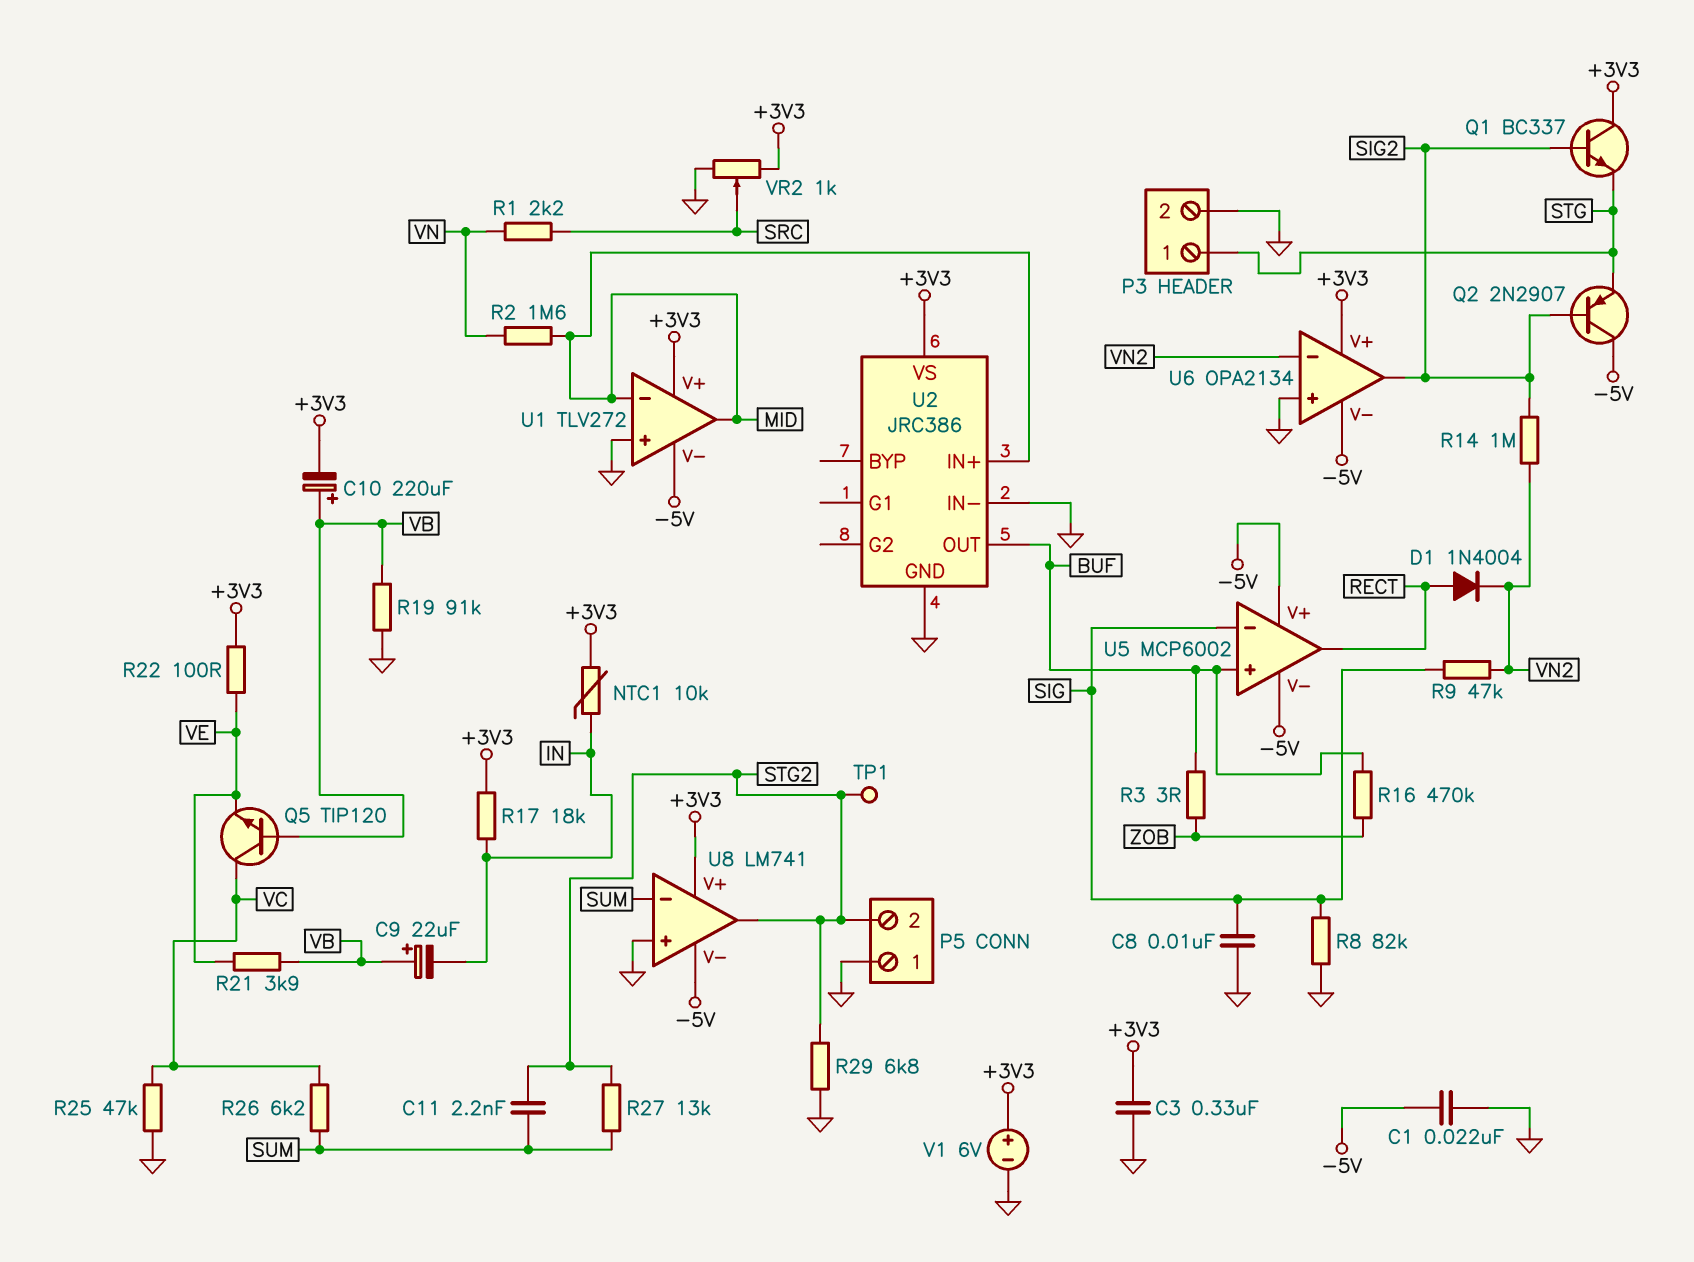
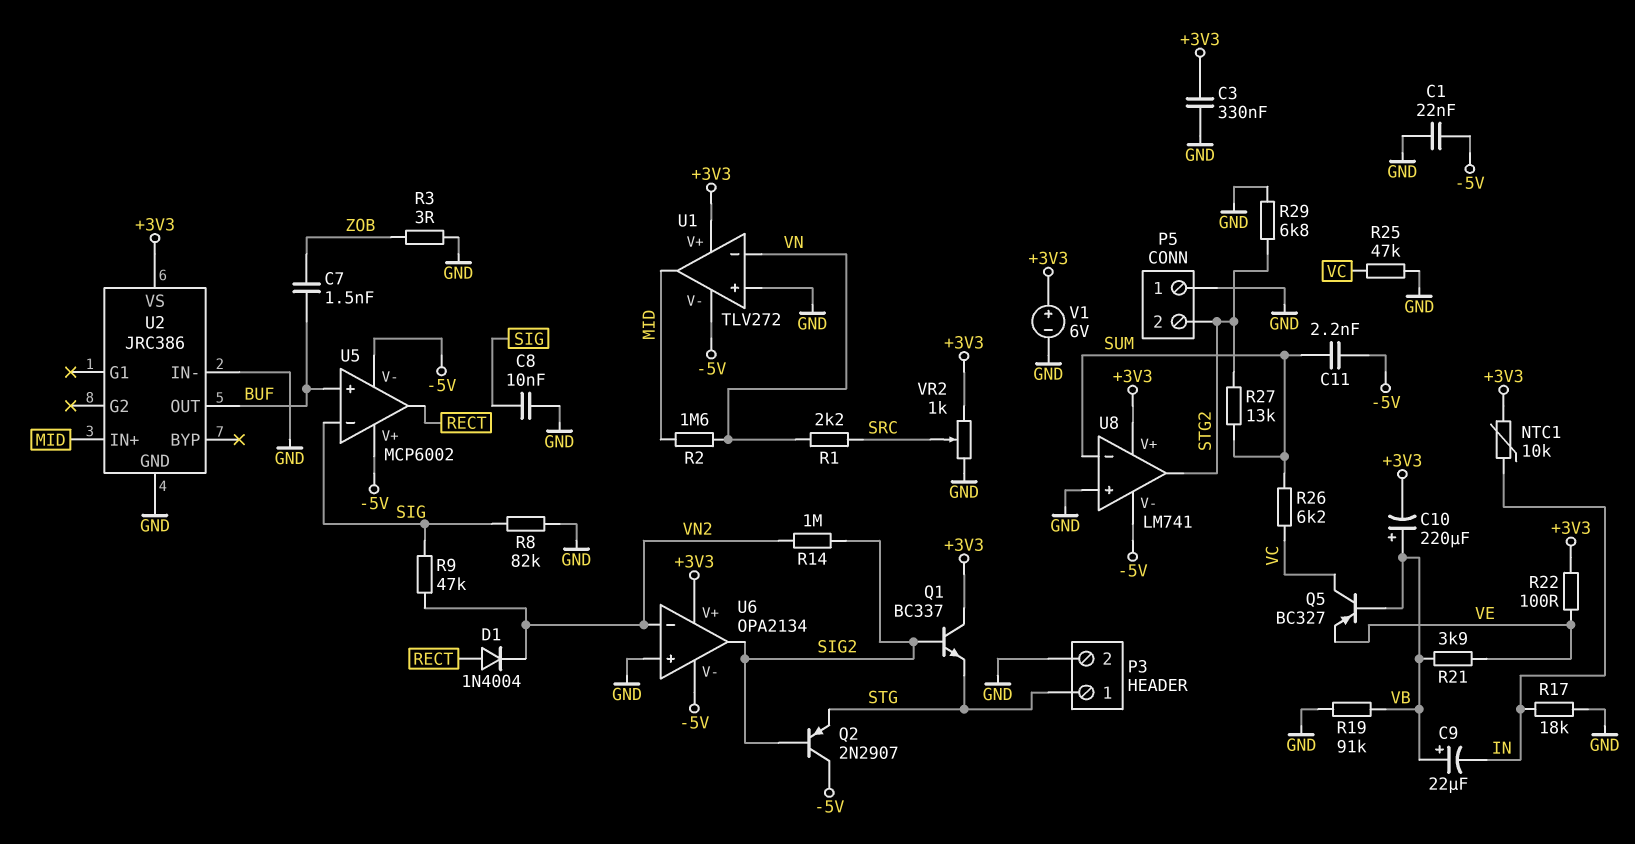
C7: none -> 1.5nF (BUF, ZOB)
C11: 2.2nF (STG2, SUM) -> 2.2nF (-5V, SUM)
Q5: NPN TIP120 (B VB, C VC, E VE) -> PNP BC327 (B VB, C VC, E VE)
R3: 3 (BUF, ZOB) -> 3 (GND, ZOB)
R16: 470k (BUF, ZOB) -> none
R17: 18k (+3V3, IN) -> 18k (GND, IN)
TP1: test point (STG2) -> none
U1 pin in-: MID -> VN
____
## Work to complete
Starting at the line with "R17: 18k (+3V3, IN) -> 18k (GND, IN)", print each remaining line of the listing above exactly as it appears.

## Solution below
R17: 18k (+3V3, IN) -> 18k (GND, IN)
TP1: test point (STG2) -> none
U1 pin in-: MID -> VN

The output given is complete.